## [CHALLENGE]
Reproduce every one of the entries below verbatim, preserving all line breaks, spacing, and punctuation.

## [SUPPLIED INFORMATION]
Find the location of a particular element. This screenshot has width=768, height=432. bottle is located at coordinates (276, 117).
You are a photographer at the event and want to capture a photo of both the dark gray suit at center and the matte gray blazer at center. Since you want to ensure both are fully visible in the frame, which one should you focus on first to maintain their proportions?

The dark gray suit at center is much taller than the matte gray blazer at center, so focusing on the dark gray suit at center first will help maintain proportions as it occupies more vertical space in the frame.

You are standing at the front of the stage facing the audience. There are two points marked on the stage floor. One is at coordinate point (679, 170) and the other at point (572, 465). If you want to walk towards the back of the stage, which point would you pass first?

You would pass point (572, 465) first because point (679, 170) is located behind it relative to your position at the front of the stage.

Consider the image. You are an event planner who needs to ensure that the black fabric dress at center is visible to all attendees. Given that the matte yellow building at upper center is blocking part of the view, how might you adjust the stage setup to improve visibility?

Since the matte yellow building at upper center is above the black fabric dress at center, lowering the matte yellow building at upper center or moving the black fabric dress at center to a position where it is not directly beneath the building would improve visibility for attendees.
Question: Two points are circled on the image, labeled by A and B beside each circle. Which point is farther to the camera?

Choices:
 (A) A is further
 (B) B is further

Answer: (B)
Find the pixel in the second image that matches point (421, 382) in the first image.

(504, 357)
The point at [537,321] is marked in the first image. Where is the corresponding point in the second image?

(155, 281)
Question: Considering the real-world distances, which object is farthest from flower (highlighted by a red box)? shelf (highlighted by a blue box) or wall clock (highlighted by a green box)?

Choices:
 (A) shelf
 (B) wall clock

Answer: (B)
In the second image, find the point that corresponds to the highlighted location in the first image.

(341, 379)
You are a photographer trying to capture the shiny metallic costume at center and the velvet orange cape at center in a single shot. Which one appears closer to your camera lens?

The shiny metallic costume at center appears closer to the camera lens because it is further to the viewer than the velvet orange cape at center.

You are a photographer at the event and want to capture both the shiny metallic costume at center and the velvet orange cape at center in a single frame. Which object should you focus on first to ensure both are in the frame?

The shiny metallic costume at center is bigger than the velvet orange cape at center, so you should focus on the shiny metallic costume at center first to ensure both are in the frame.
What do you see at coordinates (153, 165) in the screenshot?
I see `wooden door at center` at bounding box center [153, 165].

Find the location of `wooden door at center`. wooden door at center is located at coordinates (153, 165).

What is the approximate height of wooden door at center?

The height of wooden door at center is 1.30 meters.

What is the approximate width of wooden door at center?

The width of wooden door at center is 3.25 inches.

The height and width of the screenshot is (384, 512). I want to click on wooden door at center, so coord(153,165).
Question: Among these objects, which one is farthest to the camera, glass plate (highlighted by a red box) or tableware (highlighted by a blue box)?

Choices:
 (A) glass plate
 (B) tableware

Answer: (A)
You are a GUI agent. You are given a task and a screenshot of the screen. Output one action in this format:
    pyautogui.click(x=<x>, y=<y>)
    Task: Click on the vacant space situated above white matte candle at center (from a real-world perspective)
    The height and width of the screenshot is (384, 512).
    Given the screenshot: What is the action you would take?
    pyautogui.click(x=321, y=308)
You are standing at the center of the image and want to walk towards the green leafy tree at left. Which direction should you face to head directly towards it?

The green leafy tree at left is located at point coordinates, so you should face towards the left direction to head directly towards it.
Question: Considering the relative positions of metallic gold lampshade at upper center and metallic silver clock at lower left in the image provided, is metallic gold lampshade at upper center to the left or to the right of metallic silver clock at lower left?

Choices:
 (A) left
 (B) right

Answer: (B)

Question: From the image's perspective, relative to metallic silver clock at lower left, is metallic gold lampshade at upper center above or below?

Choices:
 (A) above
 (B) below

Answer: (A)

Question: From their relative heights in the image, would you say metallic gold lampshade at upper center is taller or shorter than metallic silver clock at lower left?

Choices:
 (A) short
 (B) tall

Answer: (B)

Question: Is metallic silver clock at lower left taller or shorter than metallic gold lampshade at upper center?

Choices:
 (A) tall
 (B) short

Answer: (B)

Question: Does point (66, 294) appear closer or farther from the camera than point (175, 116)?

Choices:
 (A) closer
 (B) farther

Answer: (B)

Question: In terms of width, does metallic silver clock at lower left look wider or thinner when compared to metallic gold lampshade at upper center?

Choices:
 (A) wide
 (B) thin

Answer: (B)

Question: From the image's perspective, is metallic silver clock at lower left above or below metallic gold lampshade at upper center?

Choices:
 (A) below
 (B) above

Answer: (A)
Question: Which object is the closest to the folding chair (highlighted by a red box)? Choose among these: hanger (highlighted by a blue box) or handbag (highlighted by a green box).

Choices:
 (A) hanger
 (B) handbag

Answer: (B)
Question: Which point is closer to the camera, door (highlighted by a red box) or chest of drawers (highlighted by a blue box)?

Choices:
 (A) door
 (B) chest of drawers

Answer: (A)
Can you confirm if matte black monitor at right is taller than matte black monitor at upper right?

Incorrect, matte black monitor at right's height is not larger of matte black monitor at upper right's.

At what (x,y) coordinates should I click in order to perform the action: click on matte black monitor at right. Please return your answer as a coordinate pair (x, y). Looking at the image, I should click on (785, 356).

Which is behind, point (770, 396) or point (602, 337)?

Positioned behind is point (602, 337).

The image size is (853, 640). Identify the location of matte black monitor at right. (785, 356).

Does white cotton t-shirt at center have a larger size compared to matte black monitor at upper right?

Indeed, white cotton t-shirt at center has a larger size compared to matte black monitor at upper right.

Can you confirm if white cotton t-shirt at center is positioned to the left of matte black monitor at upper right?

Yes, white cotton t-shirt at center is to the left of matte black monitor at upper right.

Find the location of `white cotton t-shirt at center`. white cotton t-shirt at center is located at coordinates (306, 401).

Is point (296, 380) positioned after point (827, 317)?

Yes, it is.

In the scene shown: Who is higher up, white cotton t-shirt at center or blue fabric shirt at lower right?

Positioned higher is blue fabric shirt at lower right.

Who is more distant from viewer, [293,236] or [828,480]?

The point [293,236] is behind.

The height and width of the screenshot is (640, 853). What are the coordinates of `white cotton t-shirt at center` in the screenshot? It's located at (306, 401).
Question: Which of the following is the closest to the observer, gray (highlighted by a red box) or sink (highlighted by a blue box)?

## [THE RESPONSE]
Find the location of a particular element. This screenshot has width=768, height=432. bottle is located at coordinates (276, 117).
You are a photographer at the event and want to capture a photo of both the dark gray suit at center and the matte gray blazer at center. Since you want to ensure both are fully visible in the frame, which one should you focus on first to maintain their proportions?

The dark gray suit at center is much taller than the matte gray blazer at center, so focusing on the dark gray suit at center first will help maintain proportions as it occupies more vertical space in the frame.

You are standing at the front of the stage facing the audience. There are two points marked on the stage floor. One is at coordinate point (679, 170) and the other at point (572, 465). If you want to walk towards the back of the stage, which point would you pass first?

You would pass point (572, 465) first because point (679, 170) is located behind it relative to your position at the front of the stage.

Consider the image. You are an event planner who needs to ensure that the black fabric dress at center is visible to all attendees. Given that the matte yellow building at upper center is blocking part of the view, how might you adjust the stage setup to improve visibility?

Since the matte yellow building at upper center is above the black fabric dress at center, lowering the matte yellow building at upper center or moving the black fabric dress at center to a position where it is not directly beneath the building would improve visibility for attendees.
Question: Two points are circled on the image, labeled by A and B beside each circle. Which point is farther to the camera?

Choices:
 (A) A is further
 (B) B is further

Answer: (B)
Find the pixel in the second image that matches point (421, 382) in the first image.

(504, 357)
The point at [537,321] is marked in the first image. Where is the corresponding point in the second image?

(155, 281)
Question: Considering the real-world distances, which object is farthest from flower (highlighted by a red box)? shelf (highlighted by a blue box) or wall clock (highlighted by a green box)?

Choices:
 (A) shelf
 (B) wall clock

Answer: (B)
In the second image, find the point that corresponds to the highlighted location in the first image.

(341, 379)
You are a photographer trying to capture the shiny metallic costume at center and the velvet orange cape at center in a single shot. Which one appears closer to your camera lens?

The shiny metallic costume at center appears closer to the camera lens because it is further to the viewer than the velvet orange cape at center.

You are a photographer at the event and want to capture both the shiny metallic costume at center and the velvet orange cape at center in a single frame. Which object should you focus on first to ensure both are in the frame?

The shiny metallic costume at center is bigger than the velvet orange cape at center, so you should focus on the shiny metallic costume at center first to ensure both are in the frame.
What do you see at coordinates (153, 165) in the screenshot?
I see `wooden door at center` at bounding box center [153, 165].

Find the location of `wooden door at center`. wooden door at center is located at coordinates (153, 165).

What is the approximate height of wooden door at center?

The height of wooden door at center is 1.30 meters.

What is the approximate width of wooden door at center?

The width of wooden door at center is 3.25 inches.

The height and width of the screenshot is (384, 512). I want to click on wooden door at center, so coord(153,165).
Question: Among these objects, which one is farthest to the camera, glass plate (highlighted by a red box) or tableware (highlighted by a blue box)?

Choices:
 (A) glass plate
 (B) tableware

Answer: (A)
You are a GUI agent. You are given a task and a screenshot of the screen. Output one action in this format:
    pyautogui.click(x=<x>, y=<y>)
    Task: Click on the vacant space situated above white matte candle at center (from a real-world perspective)
    The height and width of the screenshot is (384, 512).
    Given the screenshot: What is the action you would take?
    pyautogui.click(x=321, y=308)
You are standing at the center of the image and want to walk towards the green leafy tree at left. Which direction should you face to head directly towards it?

The green leafy tree at left is located at point coordinates, so you should face towards the left direction to head directly towards it.
Question: Considering the relative positions of metallic gold lampshade at upper center and metallic silver clock at lower left in the image provided, is metallic gold lampshade at upper center to the left or to the right of metallic silver clock at lower left?

Choices:
 (A) left
 (B) right

Answer: (B)

Question: From the image's perspective, relative to metallic silver clock at lower left, is metallic gold lampshade at upper center above or below?

Choices:
 (A) above
 (B) below

Answer: (A)

Question: From their relative heights in the image, would you say metallic gold lampshade at upper center is taller or shorter than metallic silver clock at lower left?

Choices:
 (A) short
 (B) tall

Answer: (B)

Question: Is metallic silver clock at lower left taller or shorter than metallic gold lampshade at upper center?

Choices:
 (A) tall
 (B) short

Answer: (B)

Question: Does point (66, 294) appear closer or farther from the camera than point (175, 116)?

Choices:
 (A) closer
 (B) farther

Answer: (B)

Question: In terms of width, does metallic silver clock at lower left look wider or thinner when compared to metallic gold lampshade at upper center?

Choices:
 (A) wide
 (B) thin

Answer: (B)

Question: From the image's perspective, is metallic silver clock at lower left above or below metallic gold lampshade at upper center?

Choices:
 (A) below
 (B) above

Answer: (A)
Question: Which object is the closest to the folding chair (highlighted by a red box)? Choose among these: hanger (highlighted by a blue box) or handbag (highlighted by a green box).

Choices:
 (A) hanger
 (B) handbag

Answer: (B)
Question: Which point is closer to the camera, door (highlighted by a red box) or chest of drawers (highlighted by a blue box)?

Choices:
 (A) door
 (B) chest of drawers

Answer: (A)
Can you confirm if matte black monitor at right is taller than matte black monitor at upper right?

Incorrect, matte black monitor at right's height is not larger of matte black monitor at upper right's.

At what (x,y) coordinates should I click in order to perform the action: click on matte black monitor at right. Please return your answer as a coordinate pair (x, y). Looking at the image, I should click on (785, 356).

Which is behind, point (770, 396) or point (602, 337)?

Positioned behind is point (602, 337).

The image size is (853, 640). Identify the location of matte black monitor at right. (785, 356).

Does white cotton t-shirt at center have a larger size compared to matte black monitor at upper right?

Indeed, white cotton t-shirt at center has a larger size compared to matte black monitor at upper right.

Can you confirm if white cotton t-shirt at center is positioned to the left of matte black monitor at upper right?

Yes, white cotton t-shirt at center is to the left of matte black monitor at upper right.

Find the location of `white cotton t-shirt at center`. white cotton t-shirt at center is located at coordinates (306, 401).

Is point (296, 380) positioned after point (827, 317)?

Yes, it is.

In the scene shown: Who is higher up, white cotton t-shirt at center or blue fabric shirt at lower right?

Positioned higher is blue fabric shirt at lower right.

Who is more distant from viewer, [293,236] or [828,480]?

The point [293,236] is behind.

The height and width of the screenshot is (640, 853). What are the coordinates of `white cotton t-shirt at center` in the screenshot? It's located at (306, 401).
Question: Which of the following is the closest to the observer, gray (highlighted by a red box) or sink (highlighted by a blue box)?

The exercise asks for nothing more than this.